TASK OBJECTIVE — When you transcribe the data below, reproduce every line exactly and leave each picture out.

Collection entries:
• • • •

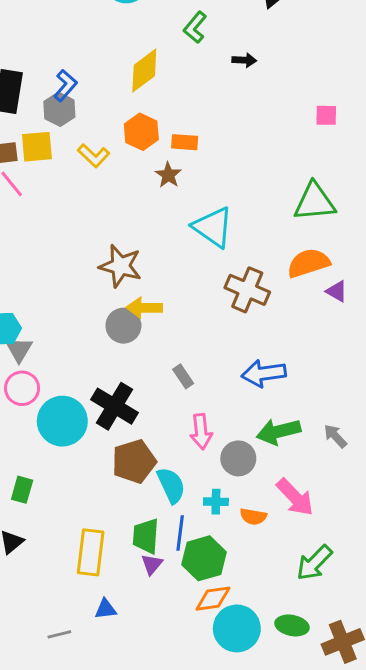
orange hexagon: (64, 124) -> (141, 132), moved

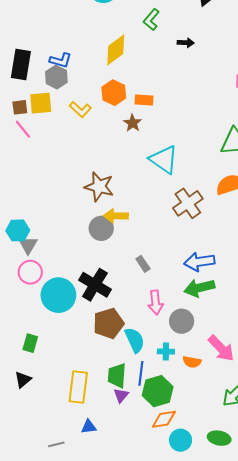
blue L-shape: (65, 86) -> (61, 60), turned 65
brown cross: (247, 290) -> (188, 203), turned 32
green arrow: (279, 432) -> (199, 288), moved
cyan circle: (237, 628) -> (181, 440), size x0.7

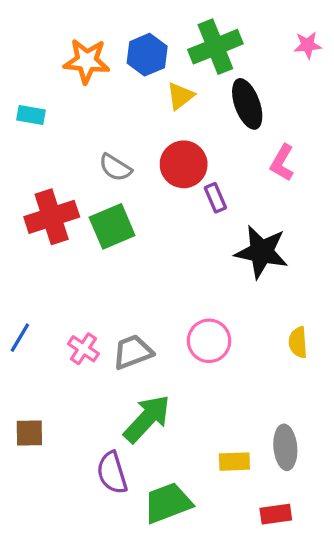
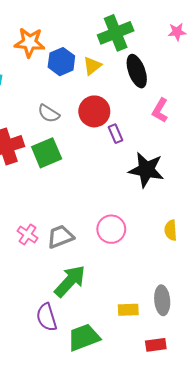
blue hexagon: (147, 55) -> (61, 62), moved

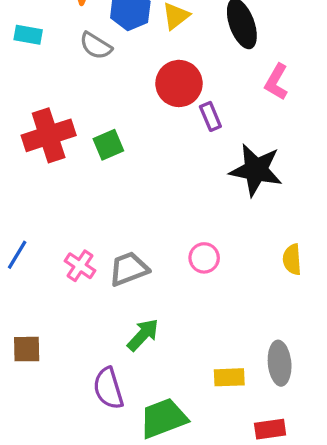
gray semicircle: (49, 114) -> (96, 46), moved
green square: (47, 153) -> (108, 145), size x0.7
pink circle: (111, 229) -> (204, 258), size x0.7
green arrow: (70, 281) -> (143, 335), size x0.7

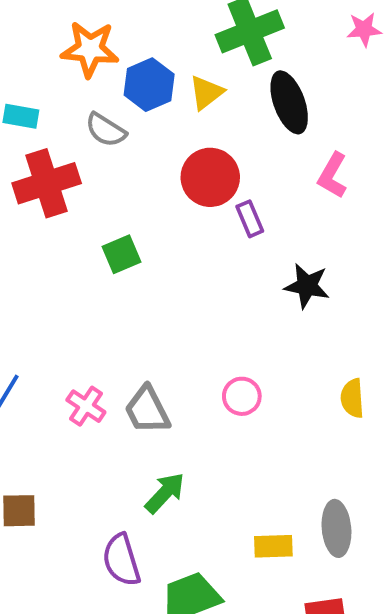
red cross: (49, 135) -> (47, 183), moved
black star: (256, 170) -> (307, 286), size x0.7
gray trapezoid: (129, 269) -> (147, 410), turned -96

• • • •

TASK OUTPUT —
orange hexagon: (64, 124) -> (141, 132), moved

blue L-shape: (65, 86) -> (61, 60), turned 65
brown cross: (247, 290) -> (188, 203), turned 32
green arrow: (279, 432) -> (199, 288), moved
cyan circle: (237, 628) -> (181, 440), size x0.7

blue hexagon: (147, 55) -> (61, 62), moved

gray semicircle: (49, 114) -> (96, 46), moved
green square: (47, 153) -> (108, 145), size x0.7
pink circle: (111, 229) -> (204, 258), size x0.7
green arrow: (70, 281) -> (143, 335), size x0.7

red cross: (49, 135) -> (47, 183), moved
black star: (256, 170) -> (307, 286), size x0.7
gray trapezoid: (129, 269) -> (147, 410), turned -96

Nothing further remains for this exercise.